● **TO DO**:
Write out, exactly and in full, the line where "green square: moved 4 px left, 7 px down" appears together with all lines that follow it in the entries below. Do not include pictures.

● **DATA**:
※ ※ ※
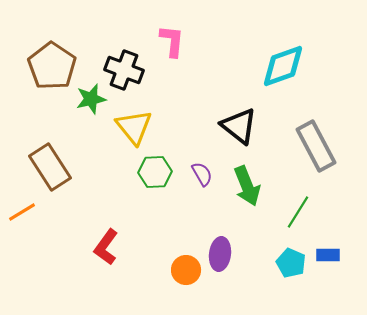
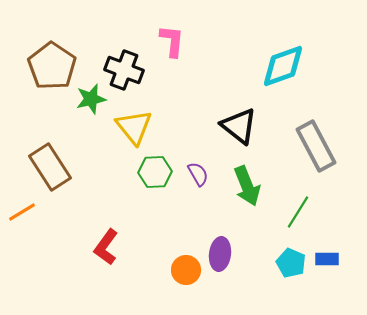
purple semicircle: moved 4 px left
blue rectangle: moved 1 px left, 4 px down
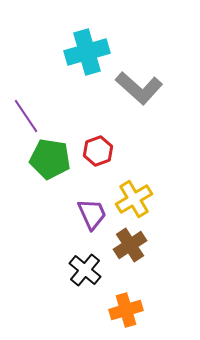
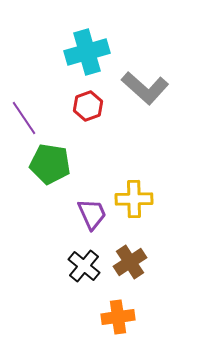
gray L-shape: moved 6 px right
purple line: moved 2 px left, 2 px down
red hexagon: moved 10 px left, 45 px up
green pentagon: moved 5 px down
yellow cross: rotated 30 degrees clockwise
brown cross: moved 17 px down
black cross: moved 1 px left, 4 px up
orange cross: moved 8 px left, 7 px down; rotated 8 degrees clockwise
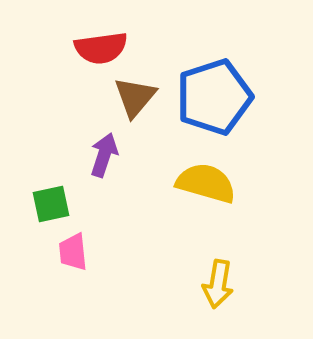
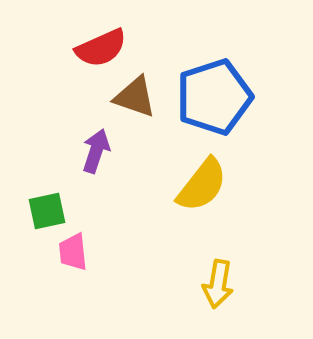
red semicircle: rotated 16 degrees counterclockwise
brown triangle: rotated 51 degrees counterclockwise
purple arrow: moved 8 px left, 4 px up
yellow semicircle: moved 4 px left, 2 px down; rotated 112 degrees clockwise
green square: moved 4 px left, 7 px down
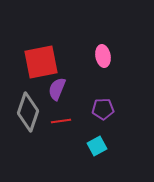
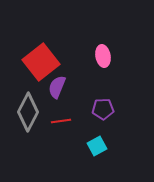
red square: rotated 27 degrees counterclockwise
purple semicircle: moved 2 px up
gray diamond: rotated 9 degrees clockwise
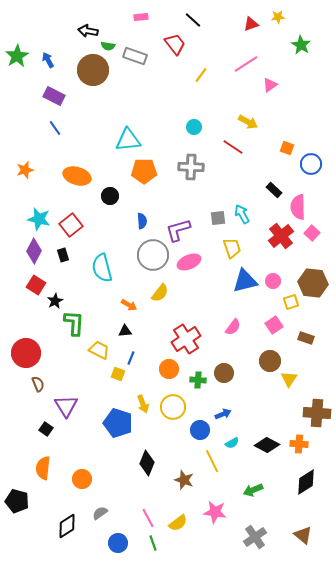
※ ※ ※
● **SOLUTION TO THIS PROBLEM**:
green square: moved 4 px left, 7 px down
red square: rotated 27 degrees counterclockwise
purple semicircle: moved 2 px up
gray diamond: rotated 9 degrees clockwise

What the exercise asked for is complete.